Modification records
————

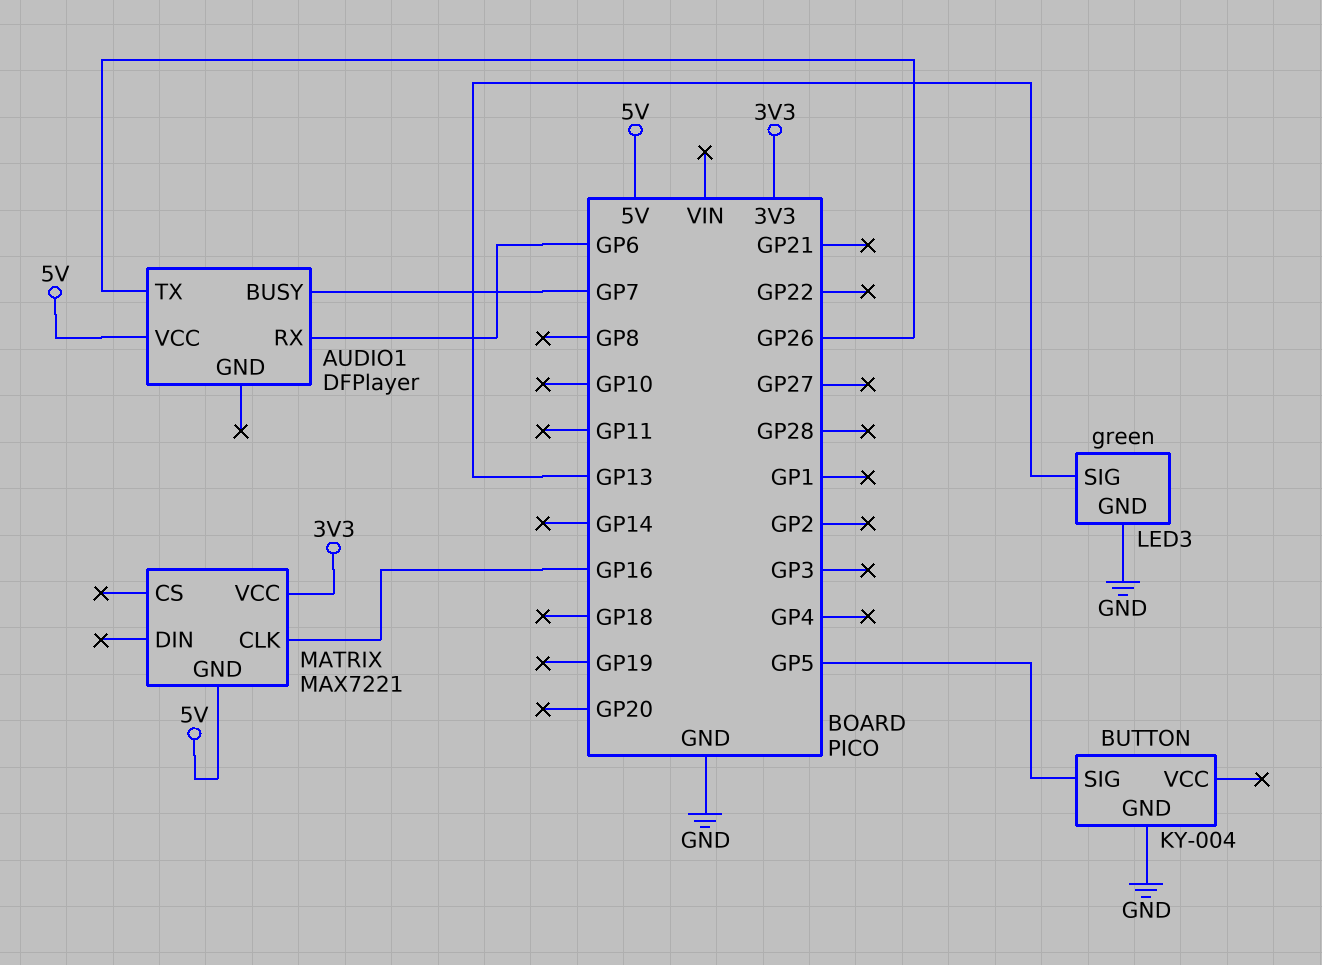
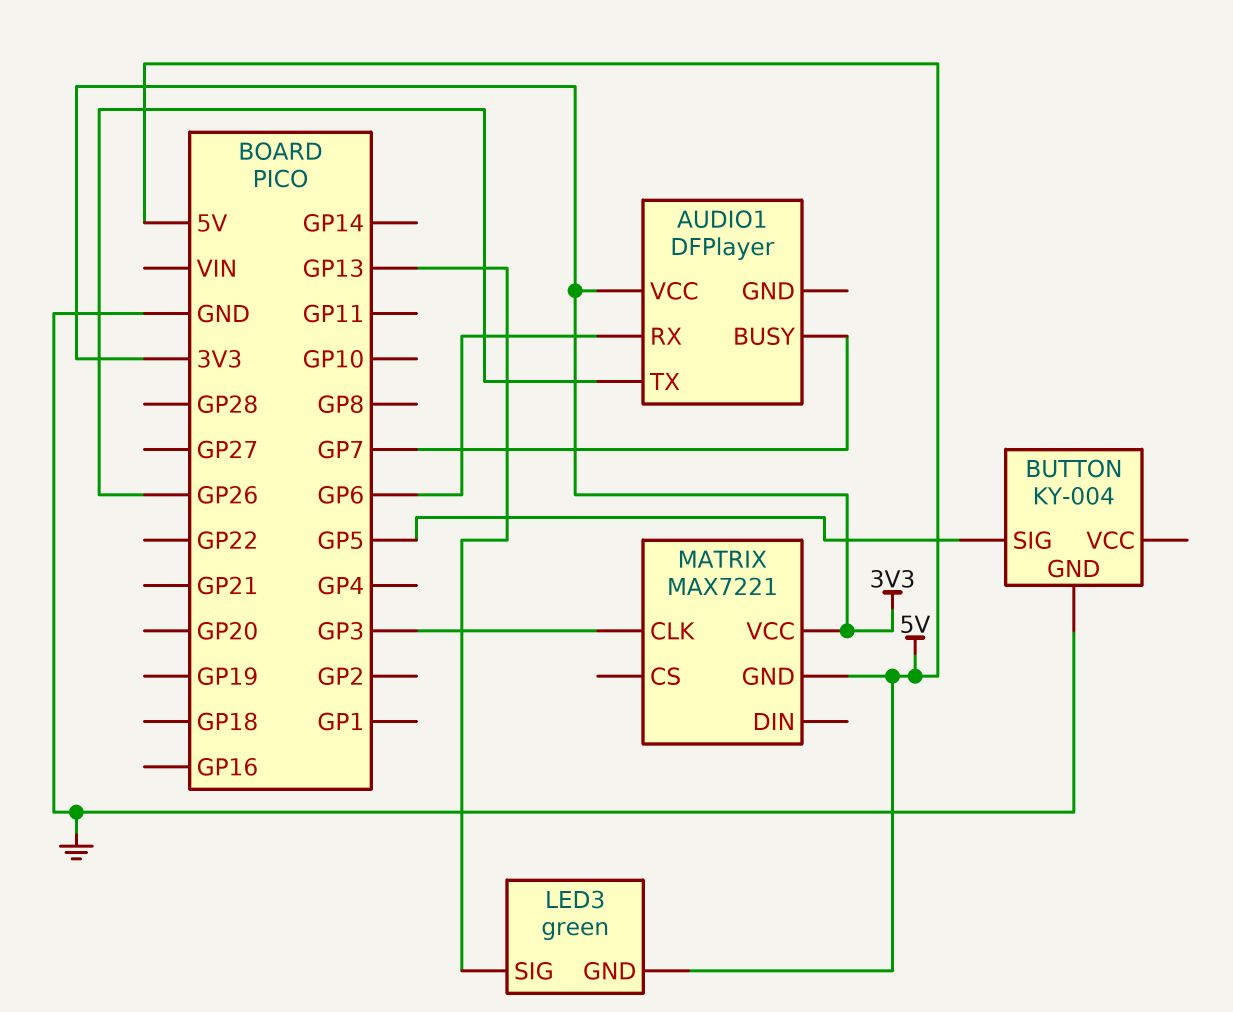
AUDIO1 pin VCC: 5V -> 3V3
LED3 pin GND: GND -> 5V
MATRIX pin CLK: GP16 -> GP3

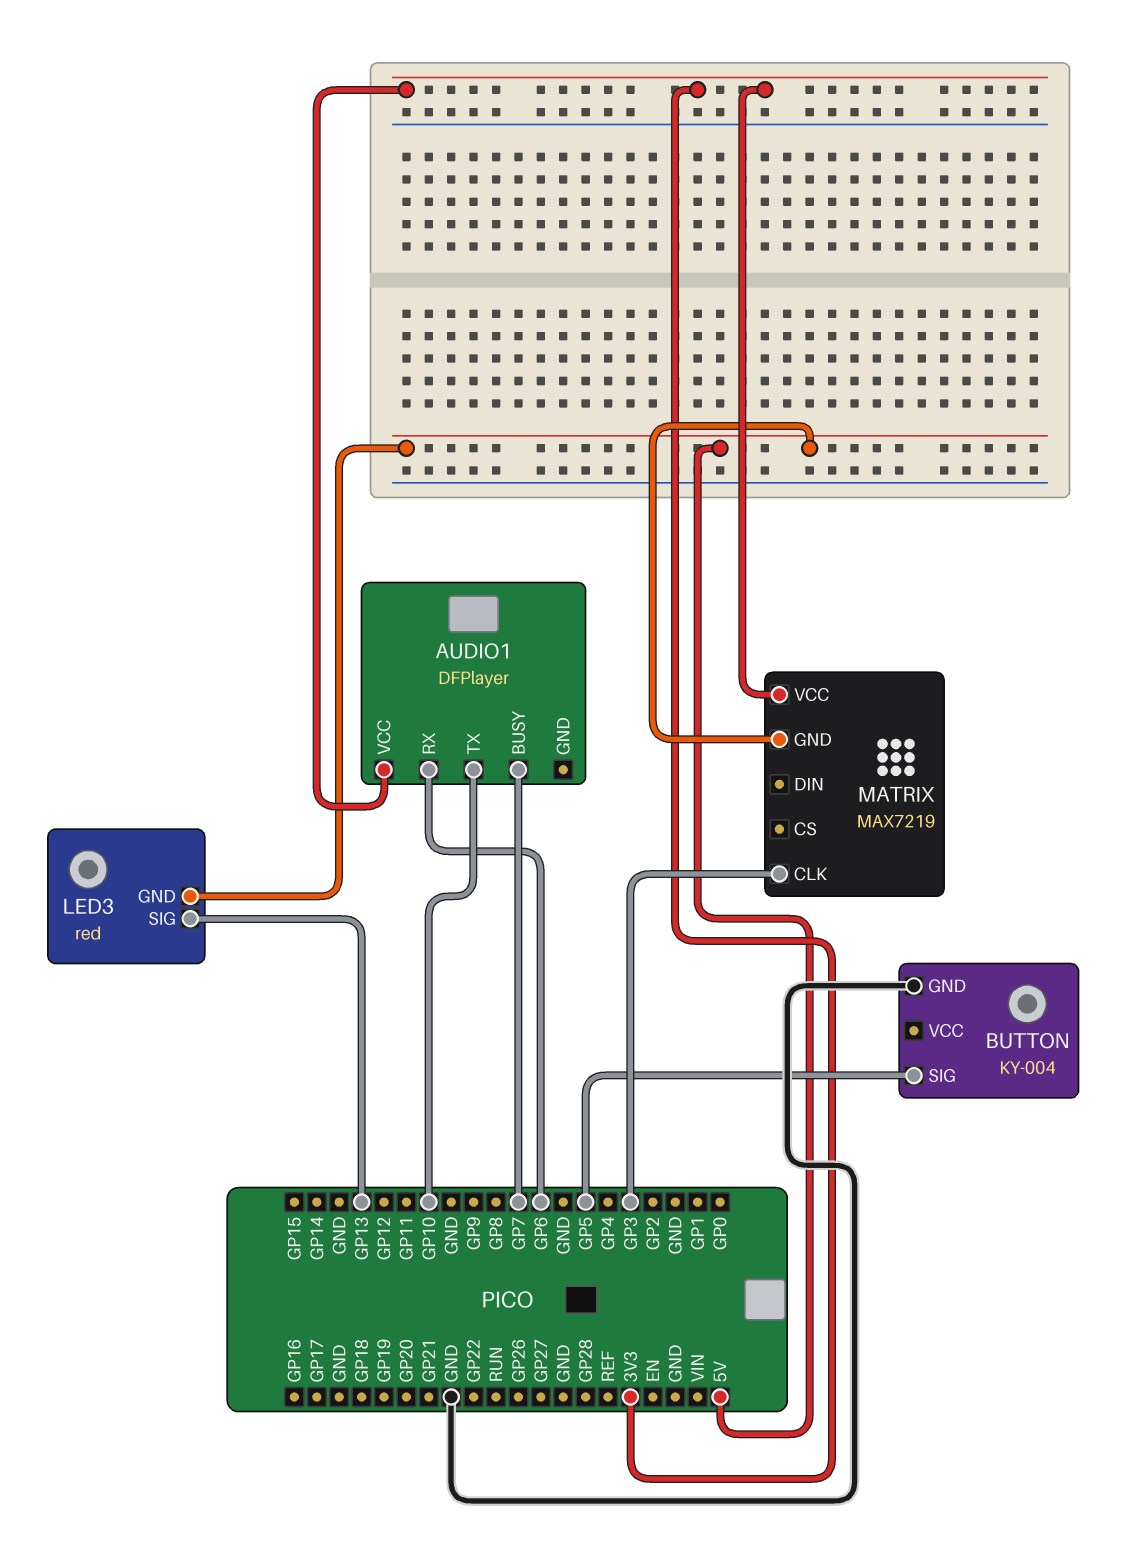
AUDIO1 pin TX: GP26 -> GP10
LED3: green -> red
MATRIX: MAX7221 -> MAX7219

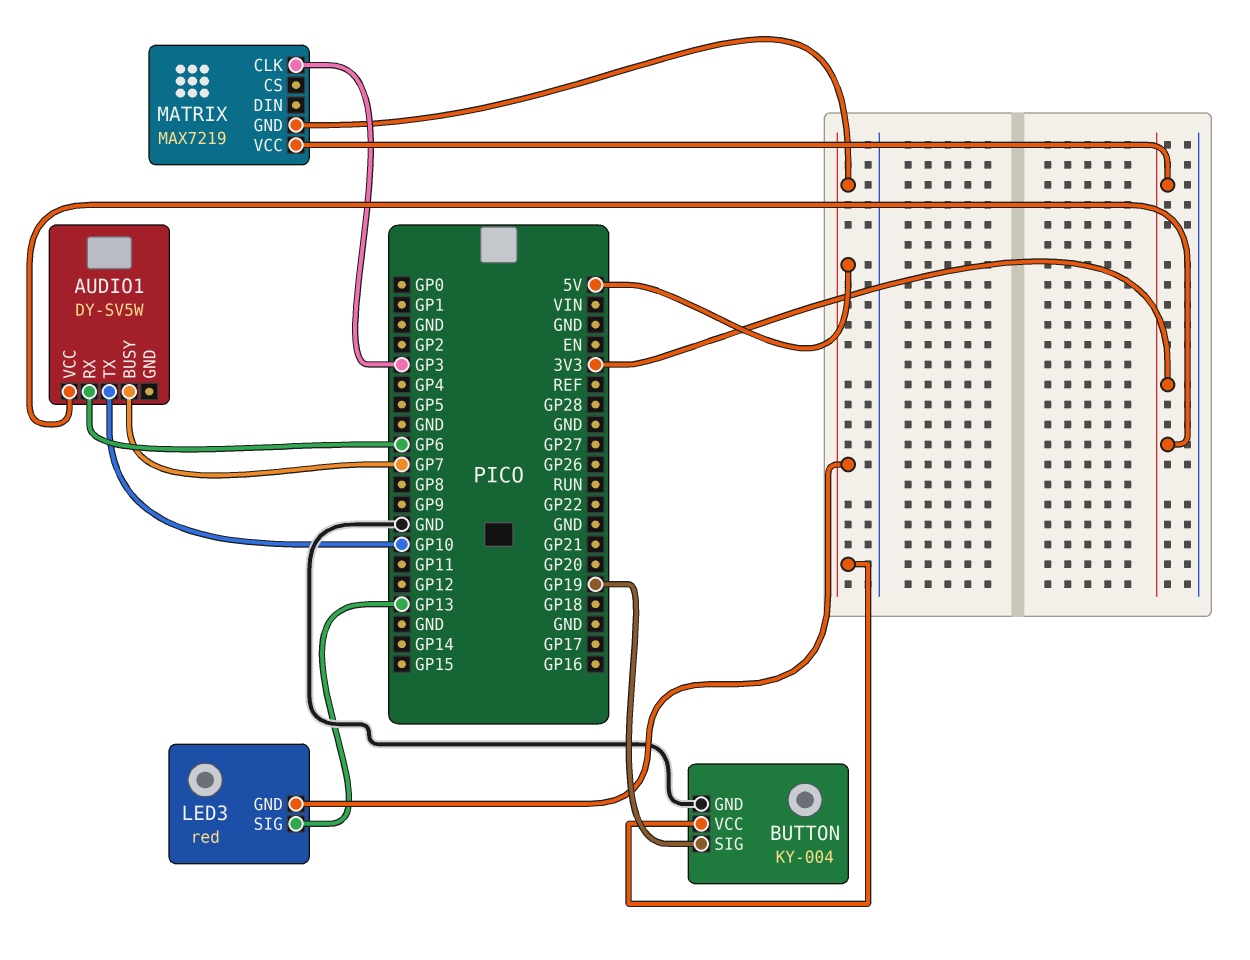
AUDIO1: DFPlayer -> DY-SV5W
BUTTON pin SIG: GP5 -> GP19
BUTTON pin VCC: none -> 5V

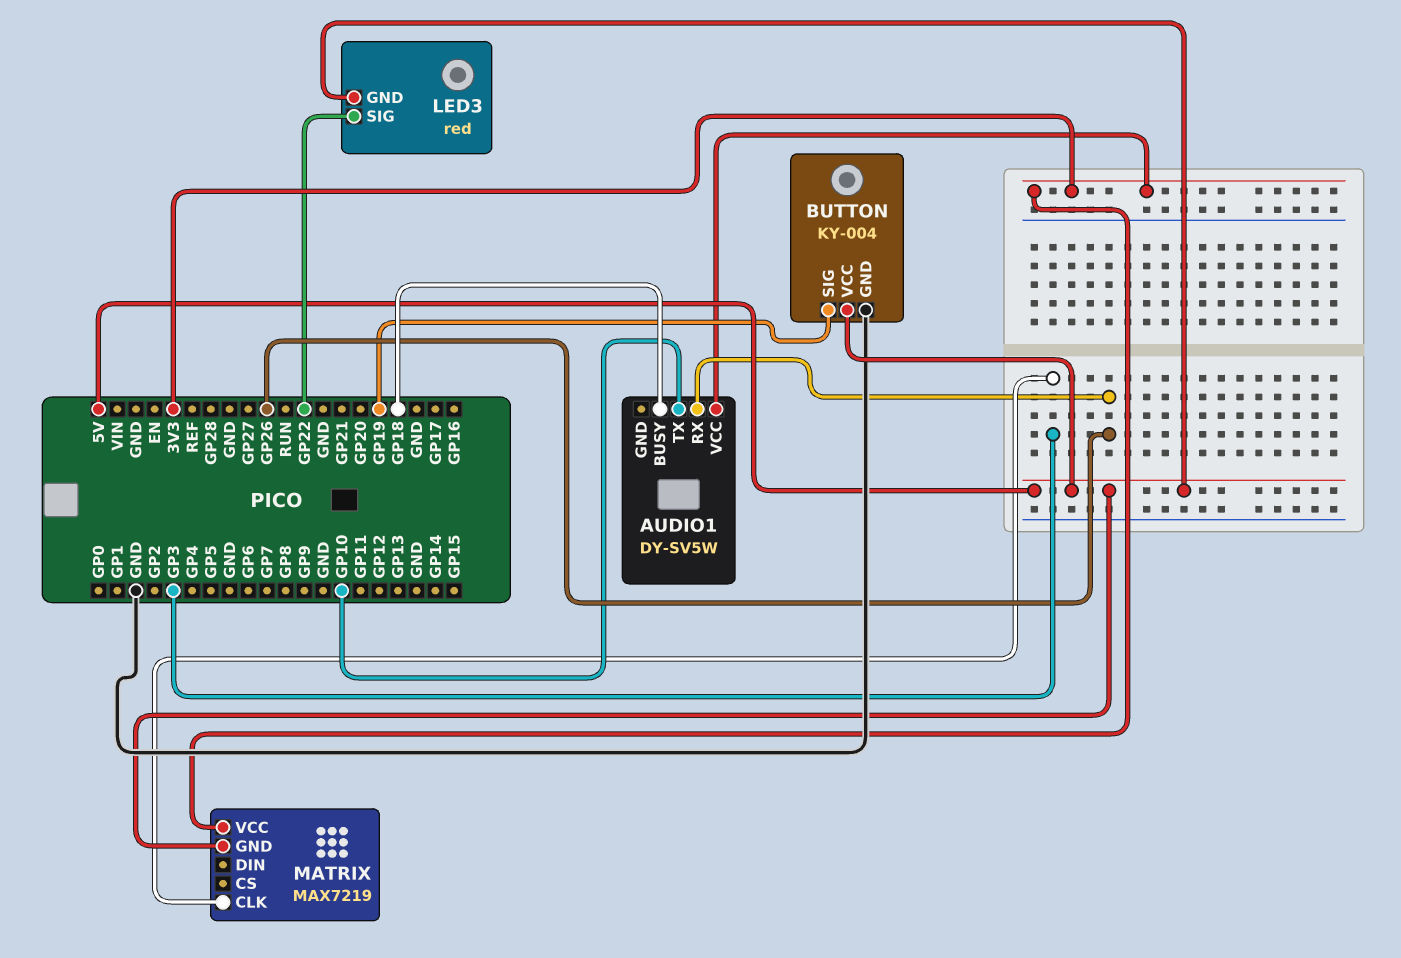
AUDIO1 pin BUSY: GP7 -> GP18
AUDIO1 pin RX: GP6 -> GP26
LED3 pin SIG: GP13 -> GP22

————

■ **What you have to do**
Please copy, exactly as written, the lines from the one that contains "BUTTON pin VCC: none -> 5V" through the end of the records, both ends included. Do not include the pictures.

■ **Result for this exercise**
BUTTON pin VCC: none -> 5V

AUDIO1 pin BUSY: GP7 -> GP18
AUDIO1 pin RX: GP6 -> GP26
LED3 pin SIG: GP13 -> GP22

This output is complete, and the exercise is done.